*** Opening of AVAILABLE DATA ***

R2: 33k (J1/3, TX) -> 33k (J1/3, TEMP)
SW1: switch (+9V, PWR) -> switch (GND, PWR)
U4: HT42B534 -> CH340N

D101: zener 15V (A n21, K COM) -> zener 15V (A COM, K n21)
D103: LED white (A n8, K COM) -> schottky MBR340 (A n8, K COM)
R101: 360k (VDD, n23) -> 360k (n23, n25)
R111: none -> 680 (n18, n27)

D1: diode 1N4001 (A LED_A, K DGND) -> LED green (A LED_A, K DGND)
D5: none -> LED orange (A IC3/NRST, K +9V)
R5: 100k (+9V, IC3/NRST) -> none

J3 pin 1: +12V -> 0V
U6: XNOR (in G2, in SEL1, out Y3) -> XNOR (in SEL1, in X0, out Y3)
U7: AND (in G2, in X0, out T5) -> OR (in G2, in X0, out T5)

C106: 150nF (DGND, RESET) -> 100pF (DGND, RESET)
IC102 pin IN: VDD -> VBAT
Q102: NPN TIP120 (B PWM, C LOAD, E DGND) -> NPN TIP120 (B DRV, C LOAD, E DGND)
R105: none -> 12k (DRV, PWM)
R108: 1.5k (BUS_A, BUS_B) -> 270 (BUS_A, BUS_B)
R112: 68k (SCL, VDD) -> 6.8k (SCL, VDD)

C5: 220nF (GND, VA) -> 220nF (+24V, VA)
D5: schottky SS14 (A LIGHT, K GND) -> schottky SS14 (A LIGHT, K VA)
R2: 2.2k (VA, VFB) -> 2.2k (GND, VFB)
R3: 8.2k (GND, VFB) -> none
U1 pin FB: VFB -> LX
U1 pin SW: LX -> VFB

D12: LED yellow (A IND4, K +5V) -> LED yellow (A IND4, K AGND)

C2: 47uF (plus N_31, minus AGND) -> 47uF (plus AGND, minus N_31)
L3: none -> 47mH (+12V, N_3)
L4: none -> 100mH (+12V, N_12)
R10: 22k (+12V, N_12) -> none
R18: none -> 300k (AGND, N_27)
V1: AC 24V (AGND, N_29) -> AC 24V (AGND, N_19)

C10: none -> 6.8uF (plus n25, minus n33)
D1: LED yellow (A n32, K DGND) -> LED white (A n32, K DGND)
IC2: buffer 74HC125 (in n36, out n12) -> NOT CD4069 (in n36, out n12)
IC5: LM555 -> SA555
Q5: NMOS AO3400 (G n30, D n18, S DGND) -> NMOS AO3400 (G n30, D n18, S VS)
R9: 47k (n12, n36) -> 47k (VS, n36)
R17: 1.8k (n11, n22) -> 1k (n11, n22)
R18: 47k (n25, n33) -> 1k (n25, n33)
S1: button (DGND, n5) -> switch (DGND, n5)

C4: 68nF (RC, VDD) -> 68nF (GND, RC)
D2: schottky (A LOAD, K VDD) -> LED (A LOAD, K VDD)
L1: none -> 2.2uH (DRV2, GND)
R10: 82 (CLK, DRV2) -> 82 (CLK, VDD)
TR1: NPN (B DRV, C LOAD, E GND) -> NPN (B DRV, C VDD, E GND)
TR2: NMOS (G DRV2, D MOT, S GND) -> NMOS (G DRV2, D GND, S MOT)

*** Close of AVAILABLE DATA ***

Wherever the string "schottky" is found in the listing above, copy the line that contains it.

• _SOLUTION FOR THIS EXERCISE_
D103: LED white (A n8, K COM) -> schottky MBR340 (A n8, K COM)
D5: schottky SS14 (A LIGHT, K GND) -> schottky SS14 (A LIGHT, K VA)
D2: schottky (A LOAD, K VDD) -> LED (A LOAD, K VDD)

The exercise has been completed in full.